» **Prompt**
Look through the entries below and show every line containing the word "NAND".

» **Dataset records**
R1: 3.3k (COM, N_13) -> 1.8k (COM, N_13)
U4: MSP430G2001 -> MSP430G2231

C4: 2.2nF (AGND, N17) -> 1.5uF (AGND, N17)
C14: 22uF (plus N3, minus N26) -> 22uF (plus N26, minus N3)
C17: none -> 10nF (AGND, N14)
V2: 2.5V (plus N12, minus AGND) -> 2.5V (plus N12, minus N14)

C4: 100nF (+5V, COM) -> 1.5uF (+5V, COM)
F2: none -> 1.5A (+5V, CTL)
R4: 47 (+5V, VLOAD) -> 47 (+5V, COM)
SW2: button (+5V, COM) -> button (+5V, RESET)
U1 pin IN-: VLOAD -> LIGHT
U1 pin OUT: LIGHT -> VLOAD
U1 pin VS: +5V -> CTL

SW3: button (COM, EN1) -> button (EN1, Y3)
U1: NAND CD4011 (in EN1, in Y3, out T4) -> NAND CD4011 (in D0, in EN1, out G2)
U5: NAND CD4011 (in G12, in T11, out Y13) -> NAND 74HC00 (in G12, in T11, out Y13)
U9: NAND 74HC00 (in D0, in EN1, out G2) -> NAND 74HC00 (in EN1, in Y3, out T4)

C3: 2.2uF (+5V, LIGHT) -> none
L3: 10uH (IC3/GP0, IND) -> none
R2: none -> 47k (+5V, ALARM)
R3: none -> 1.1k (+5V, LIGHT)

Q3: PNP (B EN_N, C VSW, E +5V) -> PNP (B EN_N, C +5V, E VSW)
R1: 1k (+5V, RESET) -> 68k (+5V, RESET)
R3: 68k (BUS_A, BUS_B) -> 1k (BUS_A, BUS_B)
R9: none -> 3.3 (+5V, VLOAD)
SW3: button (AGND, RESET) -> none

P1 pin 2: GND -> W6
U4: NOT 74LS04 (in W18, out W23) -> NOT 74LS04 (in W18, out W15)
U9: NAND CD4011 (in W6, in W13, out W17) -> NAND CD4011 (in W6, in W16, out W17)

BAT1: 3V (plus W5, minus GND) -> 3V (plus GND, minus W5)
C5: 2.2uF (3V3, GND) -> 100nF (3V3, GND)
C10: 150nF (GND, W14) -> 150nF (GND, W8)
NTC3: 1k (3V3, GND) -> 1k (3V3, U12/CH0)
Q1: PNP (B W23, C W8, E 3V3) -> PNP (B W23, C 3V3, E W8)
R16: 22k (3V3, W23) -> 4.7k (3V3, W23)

» **Result**
U1: NAND CD4011 (in EN1, in Y3, out T4) -> NAND CD4011 (in D0, in EN1, out G2)
U5: NAND CD4011 (in G12, in T11, out Y13) -> NAND 74HC00 (in G12, in T11, out Y13)
U9: NAND 74HC00 (in D0, in EN1, out G2) -> NAND 74HC00 (in EN1, in Y3, out T4)
U9: NAND CD4011 (in W6, in W13, out W17) -> NAND CD4011 (in W6, in W16, out W17)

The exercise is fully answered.